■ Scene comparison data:
####################

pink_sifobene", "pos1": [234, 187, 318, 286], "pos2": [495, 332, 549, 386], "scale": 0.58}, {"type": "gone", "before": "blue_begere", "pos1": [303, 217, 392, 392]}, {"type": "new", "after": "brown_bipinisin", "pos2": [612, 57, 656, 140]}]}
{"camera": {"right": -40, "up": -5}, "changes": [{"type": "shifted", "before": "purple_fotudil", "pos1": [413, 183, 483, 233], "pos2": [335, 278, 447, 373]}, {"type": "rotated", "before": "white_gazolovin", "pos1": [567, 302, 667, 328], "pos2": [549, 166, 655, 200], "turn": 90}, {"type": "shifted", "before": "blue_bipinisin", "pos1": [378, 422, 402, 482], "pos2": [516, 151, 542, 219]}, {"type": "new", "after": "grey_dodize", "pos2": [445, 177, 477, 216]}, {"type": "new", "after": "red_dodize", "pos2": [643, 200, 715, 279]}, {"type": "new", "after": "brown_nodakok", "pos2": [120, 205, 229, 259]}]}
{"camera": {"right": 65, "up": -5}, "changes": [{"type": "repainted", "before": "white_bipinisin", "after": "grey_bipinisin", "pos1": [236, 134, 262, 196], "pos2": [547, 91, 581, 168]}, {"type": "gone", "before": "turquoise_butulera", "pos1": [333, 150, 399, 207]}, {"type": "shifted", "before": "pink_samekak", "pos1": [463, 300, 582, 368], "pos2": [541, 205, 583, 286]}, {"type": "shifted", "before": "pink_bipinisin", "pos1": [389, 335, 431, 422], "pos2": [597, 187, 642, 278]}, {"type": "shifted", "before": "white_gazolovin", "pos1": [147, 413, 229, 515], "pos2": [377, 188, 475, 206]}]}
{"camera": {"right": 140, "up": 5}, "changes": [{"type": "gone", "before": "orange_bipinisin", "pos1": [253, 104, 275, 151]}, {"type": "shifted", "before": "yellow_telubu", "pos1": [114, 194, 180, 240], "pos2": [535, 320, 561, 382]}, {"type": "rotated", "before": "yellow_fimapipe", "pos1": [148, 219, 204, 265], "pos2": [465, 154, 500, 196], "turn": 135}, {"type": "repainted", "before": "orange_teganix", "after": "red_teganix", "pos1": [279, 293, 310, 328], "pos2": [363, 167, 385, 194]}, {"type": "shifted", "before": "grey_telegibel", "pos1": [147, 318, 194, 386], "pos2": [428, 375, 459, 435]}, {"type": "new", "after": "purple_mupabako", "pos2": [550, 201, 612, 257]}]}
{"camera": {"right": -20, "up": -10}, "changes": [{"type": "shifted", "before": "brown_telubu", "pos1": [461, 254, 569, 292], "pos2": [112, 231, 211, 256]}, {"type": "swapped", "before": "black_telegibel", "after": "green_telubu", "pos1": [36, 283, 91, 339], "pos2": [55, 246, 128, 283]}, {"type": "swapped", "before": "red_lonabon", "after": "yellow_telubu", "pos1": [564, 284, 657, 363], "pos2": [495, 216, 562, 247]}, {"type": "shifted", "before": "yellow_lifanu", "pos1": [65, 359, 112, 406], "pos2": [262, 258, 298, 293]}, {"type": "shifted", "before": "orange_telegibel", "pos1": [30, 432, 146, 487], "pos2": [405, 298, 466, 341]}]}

####################

■ Instructions to follow: The full set of entries must be printed again without any alteration.

■ Finished exercise:
pink_sifobene", "pos1": [234, 187, 318, 286], "pos2": [495, 332, 549, 386], "scale": 0.58}, {"type": "gone", "before": "blue_begere", "pos1": [303, 217, 392, 392]}, {"type": "new", "after": "brown_bipinisin", "pos2": [612, 57, 656, 140]}]}
{"camera": {"right": -40, "up": -5}, "changes": [{"type": "shifted", "before": "purple_fotudil", "pos1": [413, 183, 483, 233], "pos2": [335, 278, 447, 373]}, {"type": "rotated", "before": "white_gazolovin", "pos1": [567, 302, 667, 328], "pos2": [549, 166, 655, 200], "turn": 90}, {"type": "shifted", "before": "blue_bipinisin", "pos1": [378, 422, 402, 482], "pos2": [516, 151, 542, 219]}, {"type": "new", "after": "grey_dodize", "pos2": [445, 177, 477, 216]}, {"type": "new", "after": "red_dodize", "pos2": [643, 200, 715, 279]}, {"type": "new", "after": "brown_nodakok", "pos2": [120, 205, 229, 259]}]}
{"camera": {"right": 65, "up": -5}, "changes": [{"type": "repainted", "before": "white_bipinisin", "after": "grey_bipinisin", "pos1": [236, 134, 262, 196], "pos2": [547, 91, 581, 168]}, {"type": "gone", "before": "turquoise_butulera", "pos1": [333, 150, 399, 207]}, {"type": "shifted", "before": "pink_samekak", "pos1": [463, 300, 582, 368], "pos2": [541, 205, 583, 286]}, {"type": "shifted", "before": "pink_bipinisin", "pos1": [389, 335, 431, 422], "pos2": [597, 187, 642, 278]}, {"type": "shifted", "before": "white_gazolovin", "pos1": [147, 413, 229, 515], "pos2": [377, 188, 475, 206]}]}
{"camera": {"right": 140, "up": 5}, "changes": [{"type": "gone", "before": "orange_bipinisin", "pos1": [253, 104, 275, 151]}, {"type": "shifted", "before": "yellow_telubu", "pos1": [114, 194, 180, 240], "pos2": [535, 320, 561, 382]}, {"type": "rotated", "before": "yellow_fimapipe", "pos1": [148, 219, 204, 265], "pos2": [465, 154, 500, 196], "turn": 135}, {"type": "repainted", "before": "orange_teganix", "after": "red_teganix", "pos1": [279, 293, 310, 328], "pos2": [363, 167, 385, 194]}, {"type": "shifted", "before": "grey_telegibel", "pos1": [147, 318, 194, 386], "pos2": [428, 375, 459, 435]}, {"type": "new", "after": "purple_mupabako", "pos2": [550, 201, 612, 257]}]}
{"camera": {"right": -20, "up": -10}, "changes": [{"type": "shifted", "before": "brown_telubu", "pos1": [461, 254, 569, 292], "pos2": [112, 231, 211, 256]}, {"type": "swapped", "before": "black_telegibel", "after": "green_telubu", "pos1": [36, 283, 91, 339], "pos2": [55, 246, 128, 283]}, {"type": "swapped", "before": "red_lonabon", "after": "yellow_telubu", "pos1": [564, 284, 657, 363], "pos2": [495, 216, 562, 247]}, {"type": "shifted", "before": "yellow_lifanu", "pos1": [65, 359, 112, 406], "pos2": [262, 258, 298, 293]}, {"type": "shifted", "before": "orange_telegibel", "pos1": [30, 432, 146, 487], "pos2": [405, 298, 466, 341]}]}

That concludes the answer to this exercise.